**** Entries shown

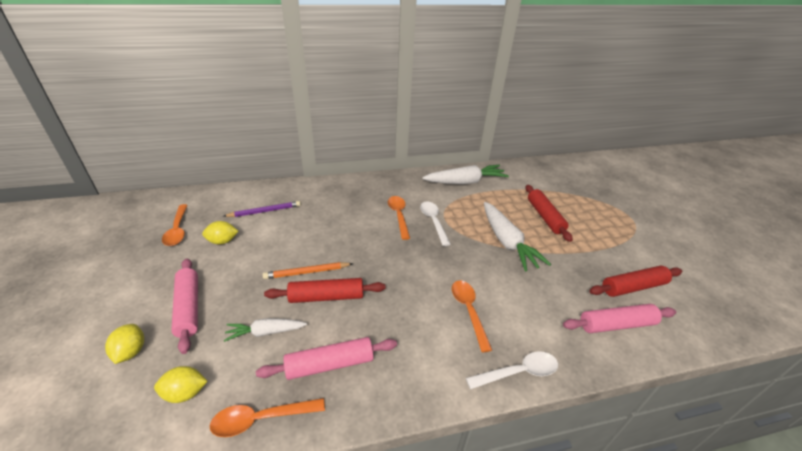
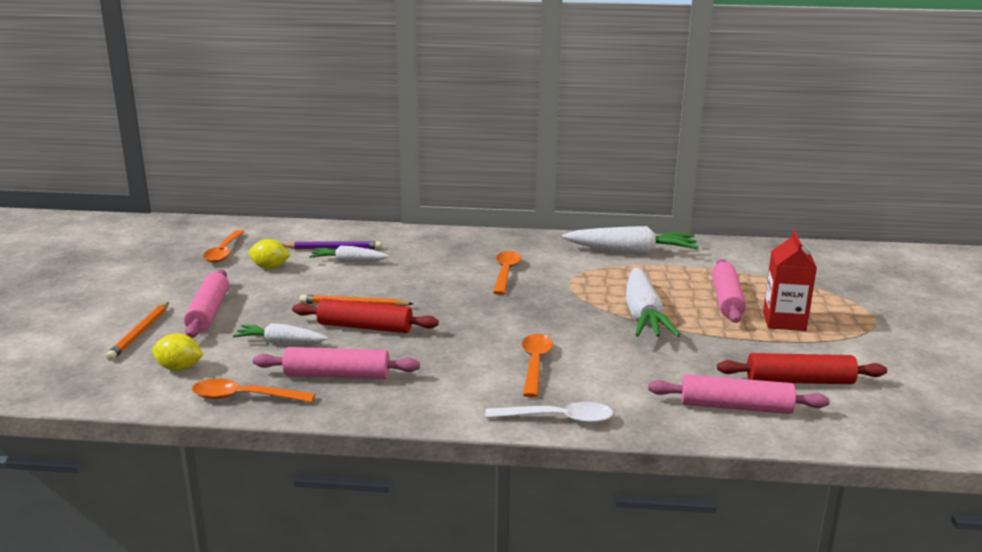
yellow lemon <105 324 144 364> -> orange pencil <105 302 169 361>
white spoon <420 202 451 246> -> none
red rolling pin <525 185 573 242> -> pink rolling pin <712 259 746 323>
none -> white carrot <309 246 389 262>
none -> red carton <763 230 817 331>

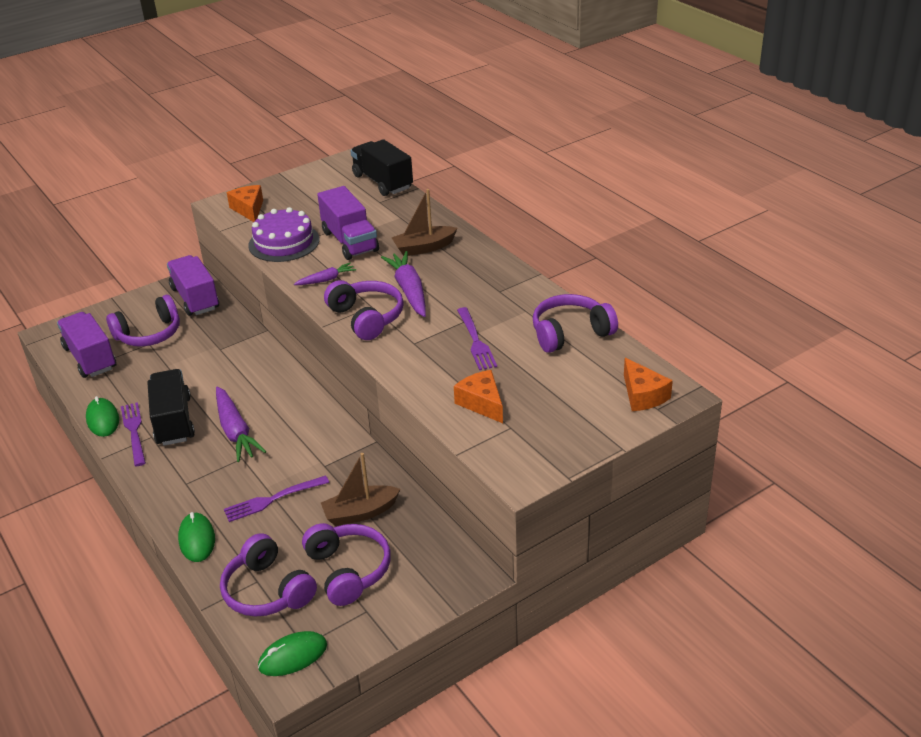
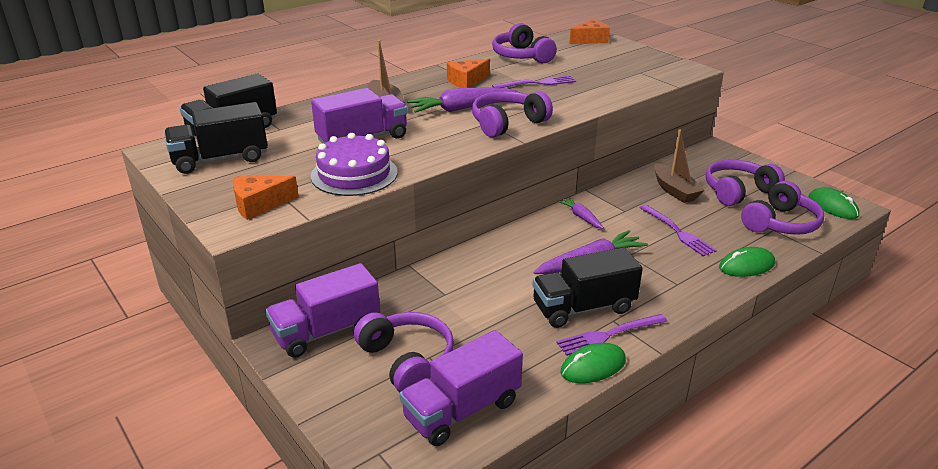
purple carrot <294 263 356 285> -> purple carrot <557 197 604 229>, move
orange cheese <454 370 503 423> -> orange cheese <447 59 490 88>, move
none -> black truck <164 102 268 174>

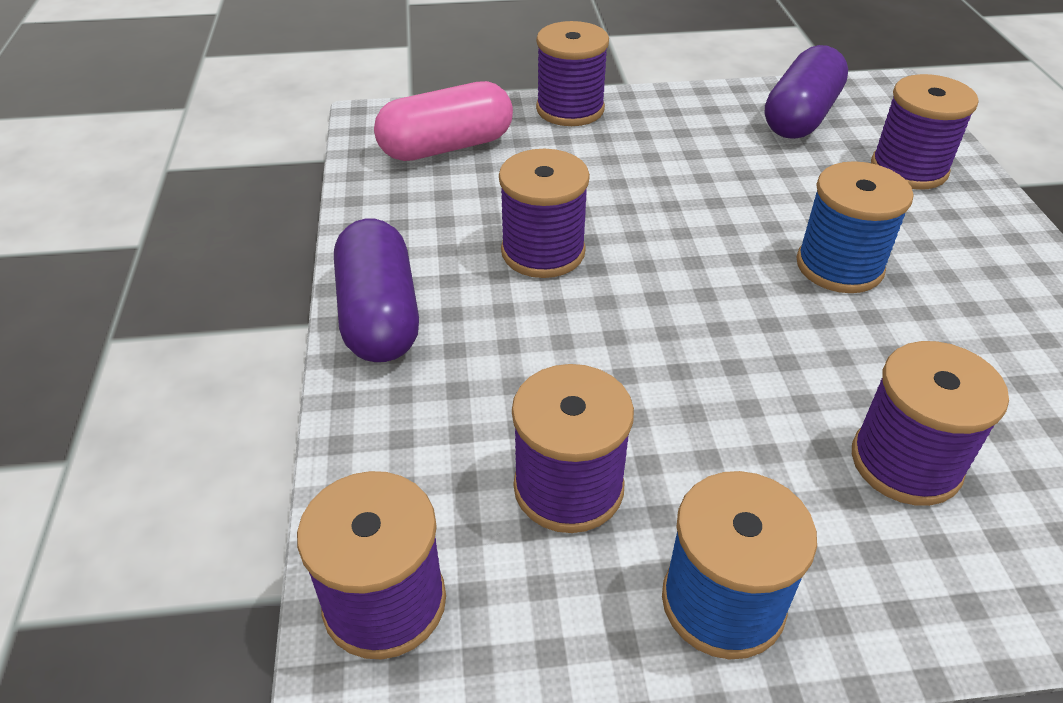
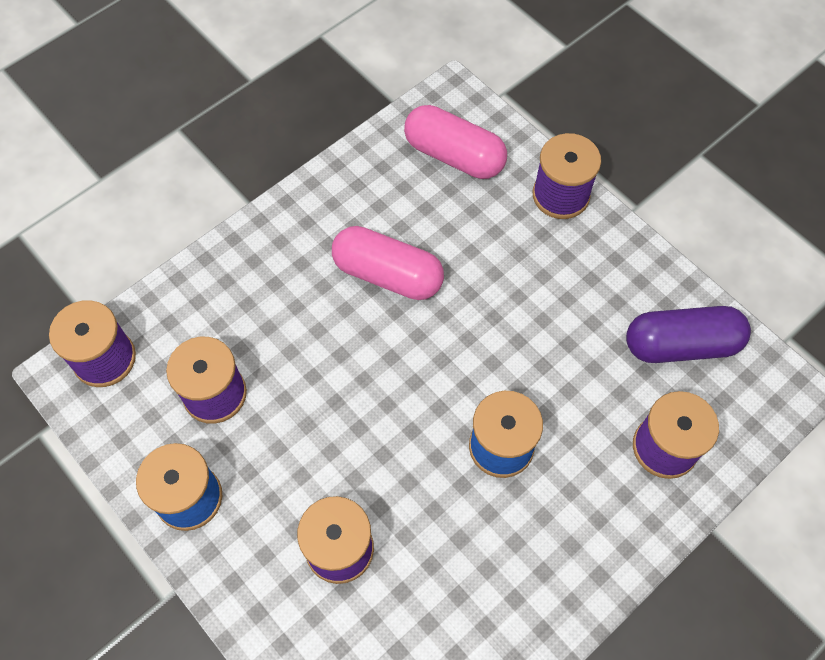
purple capsule <334 219 419 362> -> none
purple spool <499 149 590 278> -> pink capsule <332 226 444 300>

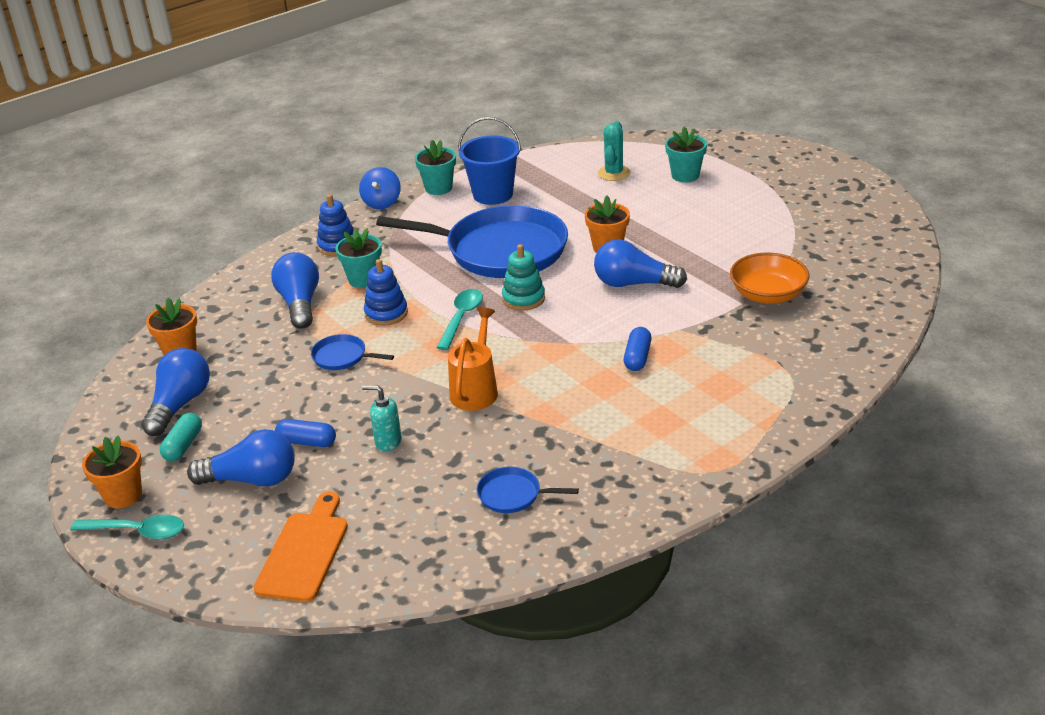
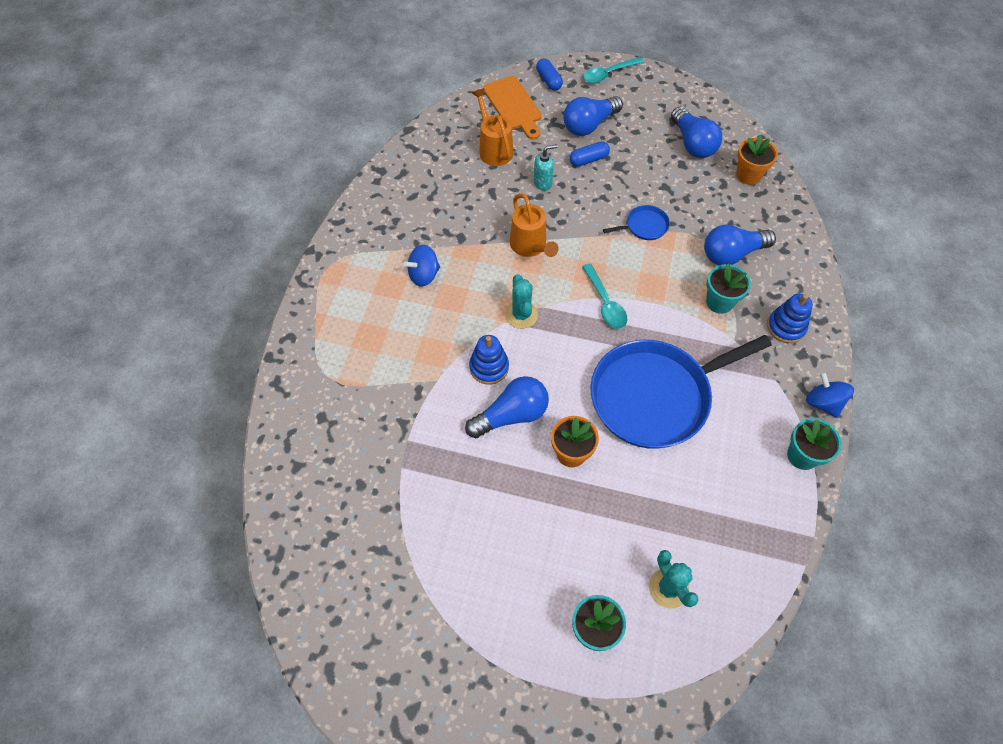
orange flower pot <82 435 142 508> -> none
turquoise capsule <160 413 202 461> -> none
blue light bulb <271 252 319 329> -> blue light bulb <704 225 776 265>, 120 degrees clockwise
blue stacking toy <364 259 408 326> -> blue stacking toy <469 335 509 384>, move
blue bucket <458 117 521 205> -> none
blue pan <477 467 579 513> -> none
turquoise stacking toy <502 244 545 311> -> none
blue capsule <624 327 652 371> -> blue capsule <536 58 563 91>, move
orange bowl <730 252 810 304> -> none
none -> blue spinning top <404 245 440 287>
none -> orange watering can <472 88 513 166>
none -> turquoise cactus <505 274 538 329>

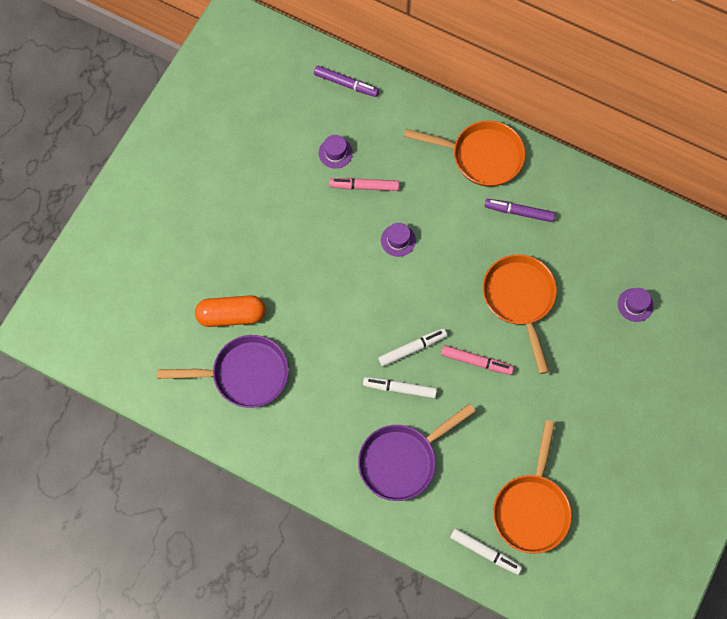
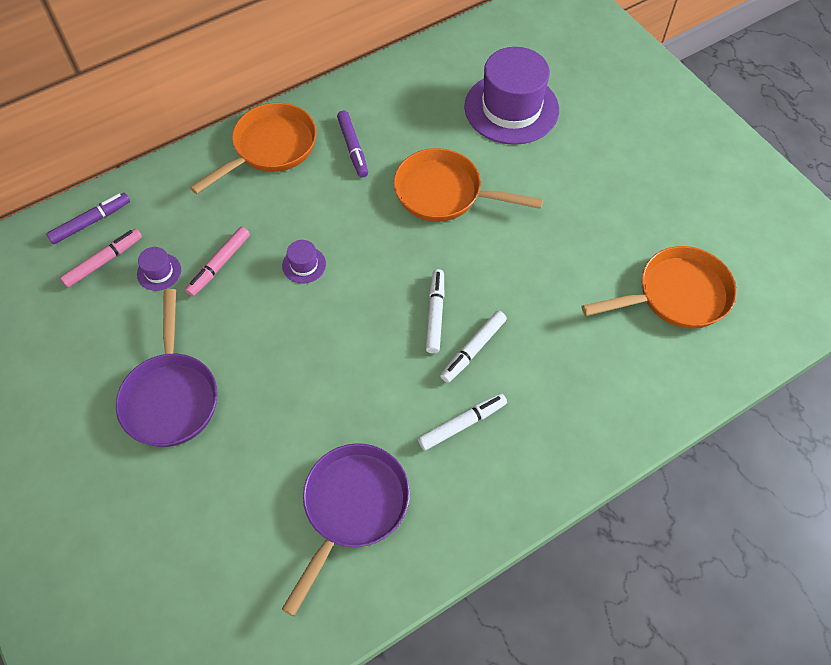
orange capsule <195 295 265 327> -> none
purple pan <358 404 476 501> -> purple pan <116 289 218 447>, move
pink marker <441 345 514 375> -> pink marker <60 229 142 288>, move
white marker <450 528 522 575> -> white marker <418 393 507 451>, move
purple marker <485 199 555 222> -> purple marker <337 111 368 178>, 60 degrees counterclockwise
orange pan <493 420 572 554> -> orange pan <582 246 737 329>, 60 degrees counterclockwise
purple hat <618 288 653 322> -> purple hat <464 47 559 145>, x2.42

********

▶ **What you have to do**:
From the listing above, return every line that carries the string "purple".

▶ **Written response**:
purple carrot <294 263 356 285> -> purple carrot <557 197 604 229>, move
purple capsule <334 219 419 362> -> none
purple spool <499 149 590 278> -> pink capsule <332 226 444 300>
purple pan <358 404 476 501> -> purple pan <116 289 218 447>, move
purple marker <485 199 555 222> -> purple marker <337 111 368 178>, 60 degrees counterclockwise
purple hat <618 288 653 322> -> purple hat <464 47 559 145>, x2.42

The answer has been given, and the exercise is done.